Dataset entries:
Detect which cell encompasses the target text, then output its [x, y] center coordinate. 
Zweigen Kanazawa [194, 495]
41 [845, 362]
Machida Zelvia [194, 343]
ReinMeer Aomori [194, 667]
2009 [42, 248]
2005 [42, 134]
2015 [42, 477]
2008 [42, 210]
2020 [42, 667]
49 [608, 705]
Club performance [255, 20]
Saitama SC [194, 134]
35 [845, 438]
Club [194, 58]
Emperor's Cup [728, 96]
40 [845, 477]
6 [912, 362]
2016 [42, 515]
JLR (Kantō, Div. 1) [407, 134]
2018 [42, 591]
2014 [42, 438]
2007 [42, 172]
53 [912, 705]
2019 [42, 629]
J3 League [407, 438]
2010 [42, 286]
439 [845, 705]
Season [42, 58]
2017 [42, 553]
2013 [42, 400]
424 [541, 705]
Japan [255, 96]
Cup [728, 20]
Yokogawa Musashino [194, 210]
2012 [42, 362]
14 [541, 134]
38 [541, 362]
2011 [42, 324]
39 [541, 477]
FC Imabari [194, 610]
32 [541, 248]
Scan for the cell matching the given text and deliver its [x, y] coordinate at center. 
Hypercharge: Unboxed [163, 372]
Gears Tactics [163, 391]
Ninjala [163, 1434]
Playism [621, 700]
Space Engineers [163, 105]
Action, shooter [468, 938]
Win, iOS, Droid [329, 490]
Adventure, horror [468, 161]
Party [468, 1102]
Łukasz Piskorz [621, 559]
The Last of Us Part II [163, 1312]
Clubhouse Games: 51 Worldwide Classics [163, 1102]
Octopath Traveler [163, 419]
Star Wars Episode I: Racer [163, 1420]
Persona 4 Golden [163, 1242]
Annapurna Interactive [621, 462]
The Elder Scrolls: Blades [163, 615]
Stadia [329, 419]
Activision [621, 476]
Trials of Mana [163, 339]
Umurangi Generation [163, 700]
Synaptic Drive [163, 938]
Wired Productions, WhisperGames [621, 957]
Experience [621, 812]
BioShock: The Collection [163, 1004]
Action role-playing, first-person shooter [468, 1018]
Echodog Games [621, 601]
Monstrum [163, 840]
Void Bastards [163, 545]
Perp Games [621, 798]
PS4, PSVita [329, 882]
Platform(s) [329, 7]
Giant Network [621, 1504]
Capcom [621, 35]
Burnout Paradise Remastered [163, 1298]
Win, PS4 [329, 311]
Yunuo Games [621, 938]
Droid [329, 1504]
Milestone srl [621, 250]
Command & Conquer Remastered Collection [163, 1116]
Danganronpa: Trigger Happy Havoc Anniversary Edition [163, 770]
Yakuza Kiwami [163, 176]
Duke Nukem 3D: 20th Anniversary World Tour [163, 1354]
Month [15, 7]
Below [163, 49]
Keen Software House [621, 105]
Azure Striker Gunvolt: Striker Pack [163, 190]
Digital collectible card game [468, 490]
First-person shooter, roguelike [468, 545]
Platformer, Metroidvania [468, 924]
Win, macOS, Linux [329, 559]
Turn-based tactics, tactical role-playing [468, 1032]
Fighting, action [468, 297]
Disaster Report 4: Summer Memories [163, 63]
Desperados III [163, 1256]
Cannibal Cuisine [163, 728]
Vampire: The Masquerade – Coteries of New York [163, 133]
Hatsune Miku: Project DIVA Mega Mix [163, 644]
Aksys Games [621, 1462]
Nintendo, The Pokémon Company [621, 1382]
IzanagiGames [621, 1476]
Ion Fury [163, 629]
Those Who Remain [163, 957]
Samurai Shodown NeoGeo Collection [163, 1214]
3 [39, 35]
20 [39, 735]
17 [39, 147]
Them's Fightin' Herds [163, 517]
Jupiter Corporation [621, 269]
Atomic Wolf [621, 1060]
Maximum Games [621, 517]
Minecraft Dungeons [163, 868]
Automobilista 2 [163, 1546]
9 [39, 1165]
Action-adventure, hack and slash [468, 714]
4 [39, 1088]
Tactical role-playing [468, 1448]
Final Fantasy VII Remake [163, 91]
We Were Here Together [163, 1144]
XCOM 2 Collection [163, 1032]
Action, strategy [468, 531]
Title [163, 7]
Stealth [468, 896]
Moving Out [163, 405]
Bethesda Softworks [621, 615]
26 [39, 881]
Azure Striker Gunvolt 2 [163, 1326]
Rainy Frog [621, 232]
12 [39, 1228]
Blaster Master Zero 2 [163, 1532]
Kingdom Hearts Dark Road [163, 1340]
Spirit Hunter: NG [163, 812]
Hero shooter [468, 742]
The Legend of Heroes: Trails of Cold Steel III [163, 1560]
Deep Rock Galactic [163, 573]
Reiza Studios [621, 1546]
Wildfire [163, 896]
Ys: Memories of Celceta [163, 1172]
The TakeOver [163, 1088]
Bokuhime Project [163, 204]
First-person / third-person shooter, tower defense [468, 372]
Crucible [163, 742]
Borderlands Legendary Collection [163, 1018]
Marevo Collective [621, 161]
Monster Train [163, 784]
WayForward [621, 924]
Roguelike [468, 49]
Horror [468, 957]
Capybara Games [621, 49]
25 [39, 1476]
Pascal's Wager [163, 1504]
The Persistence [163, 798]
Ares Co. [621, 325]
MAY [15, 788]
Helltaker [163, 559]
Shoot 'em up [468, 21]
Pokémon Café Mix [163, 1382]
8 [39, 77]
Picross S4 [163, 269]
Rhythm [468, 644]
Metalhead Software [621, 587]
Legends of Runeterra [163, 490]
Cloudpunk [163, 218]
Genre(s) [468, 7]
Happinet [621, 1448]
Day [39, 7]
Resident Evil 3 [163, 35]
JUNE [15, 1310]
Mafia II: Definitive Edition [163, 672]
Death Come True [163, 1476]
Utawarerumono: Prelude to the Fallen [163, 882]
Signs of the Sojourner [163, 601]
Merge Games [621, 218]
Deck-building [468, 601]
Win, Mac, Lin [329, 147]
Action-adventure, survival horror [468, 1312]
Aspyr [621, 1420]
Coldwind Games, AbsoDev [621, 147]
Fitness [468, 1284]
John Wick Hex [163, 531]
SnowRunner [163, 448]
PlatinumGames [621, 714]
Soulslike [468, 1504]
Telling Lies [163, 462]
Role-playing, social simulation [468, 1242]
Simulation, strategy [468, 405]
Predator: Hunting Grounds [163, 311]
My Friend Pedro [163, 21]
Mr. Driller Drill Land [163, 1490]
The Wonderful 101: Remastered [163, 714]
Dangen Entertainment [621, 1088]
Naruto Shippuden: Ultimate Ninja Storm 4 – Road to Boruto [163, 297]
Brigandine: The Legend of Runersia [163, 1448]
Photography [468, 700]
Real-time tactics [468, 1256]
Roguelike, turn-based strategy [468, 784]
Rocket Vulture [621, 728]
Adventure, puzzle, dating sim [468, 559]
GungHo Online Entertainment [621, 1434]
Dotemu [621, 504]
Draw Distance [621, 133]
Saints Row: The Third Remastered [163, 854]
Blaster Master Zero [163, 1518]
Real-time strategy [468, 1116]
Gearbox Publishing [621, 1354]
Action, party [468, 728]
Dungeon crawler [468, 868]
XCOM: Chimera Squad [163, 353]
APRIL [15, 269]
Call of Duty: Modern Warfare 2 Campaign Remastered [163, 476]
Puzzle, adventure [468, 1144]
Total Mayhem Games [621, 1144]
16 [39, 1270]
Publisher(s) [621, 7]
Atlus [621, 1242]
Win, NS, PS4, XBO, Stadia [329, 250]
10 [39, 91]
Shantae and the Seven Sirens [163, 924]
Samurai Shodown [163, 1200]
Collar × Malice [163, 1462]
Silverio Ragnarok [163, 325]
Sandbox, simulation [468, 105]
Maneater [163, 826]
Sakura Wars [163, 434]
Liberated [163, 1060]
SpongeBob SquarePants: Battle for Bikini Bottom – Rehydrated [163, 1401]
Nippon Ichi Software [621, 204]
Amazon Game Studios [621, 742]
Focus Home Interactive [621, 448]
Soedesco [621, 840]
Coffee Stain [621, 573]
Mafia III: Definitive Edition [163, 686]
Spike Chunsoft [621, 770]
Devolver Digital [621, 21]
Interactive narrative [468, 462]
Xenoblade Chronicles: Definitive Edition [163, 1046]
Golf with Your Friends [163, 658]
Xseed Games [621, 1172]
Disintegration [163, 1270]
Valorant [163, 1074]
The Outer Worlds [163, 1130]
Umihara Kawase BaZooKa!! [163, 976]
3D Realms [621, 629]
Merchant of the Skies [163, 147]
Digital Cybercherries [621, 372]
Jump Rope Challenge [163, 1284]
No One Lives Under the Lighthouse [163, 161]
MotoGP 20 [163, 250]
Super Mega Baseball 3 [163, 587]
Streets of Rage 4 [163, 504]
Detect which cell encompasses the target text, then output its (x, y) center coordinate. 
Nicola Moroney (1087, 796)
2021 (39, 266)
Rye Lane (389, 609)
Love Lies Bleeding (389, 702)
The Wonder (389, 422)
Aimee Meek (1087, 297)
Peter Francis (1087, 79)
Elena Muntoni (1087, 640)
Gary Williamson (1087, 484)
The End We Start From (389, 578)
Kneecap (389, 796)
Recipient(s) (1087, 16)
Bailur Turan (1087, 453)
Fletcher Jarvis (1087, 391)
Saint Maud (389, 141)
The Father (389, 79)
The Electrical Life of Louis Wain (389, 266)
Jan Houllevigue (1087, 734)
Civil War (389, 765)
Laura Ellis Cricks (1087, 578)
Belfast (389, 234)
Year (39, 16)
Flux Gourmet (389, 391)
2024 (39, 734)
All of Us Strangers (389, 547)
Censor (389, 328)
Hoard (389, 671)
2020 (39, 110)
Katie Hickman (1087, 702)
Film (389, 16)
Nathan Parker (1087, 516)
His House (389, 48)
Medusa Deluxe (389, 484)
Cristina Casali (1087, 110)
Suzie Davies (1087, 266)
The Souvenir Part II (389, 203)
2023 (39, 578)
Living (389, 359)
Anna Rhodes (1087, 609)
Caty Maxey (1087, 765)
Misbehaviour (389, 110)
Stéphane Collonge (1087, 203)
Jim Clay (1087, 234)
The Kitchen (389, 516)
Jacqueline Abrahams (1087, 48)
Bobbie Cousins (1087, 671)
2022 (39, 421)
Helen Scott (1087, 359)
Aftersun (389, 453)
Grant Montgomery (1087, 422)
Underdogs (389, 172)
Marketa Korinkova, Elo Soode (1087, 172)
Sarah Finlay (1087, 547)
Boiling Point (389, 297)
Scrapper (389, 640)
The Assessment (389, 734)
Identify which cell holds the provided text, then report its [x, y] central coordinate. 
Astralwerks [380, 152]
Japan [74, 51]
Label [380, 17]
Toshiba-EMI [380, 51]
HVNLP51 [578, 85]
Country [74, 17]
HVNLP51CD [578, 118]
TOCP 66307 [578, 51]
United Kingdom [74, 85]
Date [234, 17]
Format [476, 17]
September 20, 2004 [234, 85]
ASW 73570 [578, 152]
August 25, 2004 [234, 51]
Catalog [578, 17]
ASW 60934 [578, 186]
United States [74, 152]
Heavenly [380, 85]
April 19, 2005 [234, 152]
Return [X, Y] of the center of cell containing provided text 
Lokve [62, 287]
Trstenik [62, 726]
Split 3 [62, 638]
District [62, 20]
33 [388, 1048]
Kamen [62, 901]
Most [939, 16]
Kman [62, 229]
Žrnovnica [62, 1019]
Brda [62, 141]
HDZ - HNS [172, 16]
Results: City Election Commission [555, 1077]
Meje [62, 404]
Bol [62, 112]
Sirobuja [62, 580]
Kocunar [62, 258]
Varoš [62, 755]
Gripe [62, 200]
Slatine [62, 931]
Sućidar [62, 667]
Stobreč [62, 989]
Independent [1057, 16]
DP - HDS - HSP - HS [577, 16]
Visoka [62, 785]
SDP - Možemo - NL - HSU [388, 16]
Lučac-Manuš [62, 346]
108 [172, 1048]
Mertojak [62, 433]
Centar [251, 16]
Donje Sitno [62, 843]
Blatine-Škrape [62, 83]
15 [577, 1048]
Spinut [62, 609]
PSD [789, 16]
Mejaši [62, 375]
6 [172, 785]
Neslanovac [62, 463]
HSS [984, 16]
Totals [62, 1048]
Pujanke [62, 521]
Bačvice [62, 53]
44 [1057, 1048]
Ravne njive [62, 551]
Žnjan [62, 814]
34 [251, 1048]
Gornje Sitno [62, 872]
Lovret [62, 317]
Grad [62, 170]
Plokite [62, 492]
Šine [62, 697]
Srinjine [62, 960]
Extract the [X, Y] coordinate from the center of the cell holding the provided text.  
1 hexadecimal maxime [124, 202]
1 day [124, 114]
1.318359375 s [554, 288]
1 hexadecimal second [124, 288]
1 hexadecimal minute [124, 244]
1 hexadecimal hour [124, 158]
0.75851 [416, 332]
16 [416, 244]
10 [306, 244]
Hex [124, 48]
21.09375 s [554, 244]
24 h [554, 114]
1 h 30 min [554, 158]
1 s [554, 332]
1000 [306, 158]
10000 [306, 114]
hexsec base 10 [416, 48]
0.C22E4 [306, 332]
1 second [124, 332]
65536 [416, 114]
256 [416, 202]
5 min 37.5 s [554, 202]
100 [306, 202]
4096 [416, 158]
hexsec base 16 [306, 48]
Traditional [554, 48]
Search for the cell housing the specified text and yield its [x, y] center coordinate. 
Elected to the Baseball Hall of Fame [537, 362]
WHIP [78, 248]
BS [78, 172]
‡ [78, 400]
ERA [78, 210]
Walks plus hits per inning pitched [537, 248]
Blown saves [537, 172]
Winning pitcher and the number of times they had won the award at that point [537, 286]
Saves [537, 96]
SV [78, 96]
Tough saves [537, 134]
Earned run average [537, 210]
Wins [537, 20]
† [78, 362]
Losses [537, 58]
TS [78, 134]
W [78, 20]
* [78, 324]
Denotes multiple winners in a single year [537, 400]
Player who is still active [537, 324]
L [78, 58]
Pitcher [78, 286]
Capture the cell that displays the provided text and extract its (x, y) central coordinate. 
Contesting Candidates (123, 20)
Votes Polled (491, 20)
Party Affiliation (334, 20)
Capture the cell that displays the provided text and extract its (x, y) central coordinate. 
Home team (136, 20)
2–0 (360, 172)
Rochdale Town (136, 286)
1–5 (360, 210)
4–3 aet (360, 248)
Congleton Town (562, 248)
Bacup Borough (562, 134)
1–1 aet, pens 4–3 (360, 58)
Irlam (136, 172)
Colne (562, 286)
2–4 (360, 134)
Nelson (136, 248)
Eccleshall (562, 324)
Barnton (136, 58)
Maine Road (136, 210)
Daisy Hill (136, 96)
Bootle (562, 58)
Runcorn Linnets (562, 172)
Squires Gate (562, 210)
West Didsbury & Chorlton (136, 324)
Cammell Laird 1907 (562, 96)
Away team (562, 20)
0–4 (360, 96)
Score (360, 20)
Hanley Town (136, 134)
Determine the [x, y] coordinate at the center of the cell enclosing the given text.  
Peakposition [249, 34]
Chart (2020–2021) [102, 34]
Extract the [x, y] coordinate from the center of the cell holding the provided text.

OBJECTIVE
Reproduce the stretch of records from the start through the line containing "2017 [42, 553]", copying each line without change.

EXERCISE SOLUTION
Detect which cell encompasses the target text, then output its [x, y] center coordinate. 
Zweigen Kanazawa [194, 495]
41 [845, 362]
Machida Zelvia [194, 343]
ReinMeer Aomori [194, 667]
2009 [42, 248]
2005 [42, 134]
2015 [42, 477]
2008 [42, 210]
2020 [42, 667]
49 [608, 705]
Club performance [255, 20]
Saitama SC [194, 134]
35 [845, 438]
Club [194, 58]
Emperor's Cup [728, 96]
40 [845, 477]
6 [912, 362]
2016 [42, 515]
JLR (Kantō, Div. 1) [407, 134]
2018 [42, 591]
2014 [42, 438]
2007 [42, 172]
53 [912, 705]
2019 [42, 629]
J3 League [407, 438]
2010 [42, 286]
439 [845, 705]
Season [42, 58]
2017 [42, 553]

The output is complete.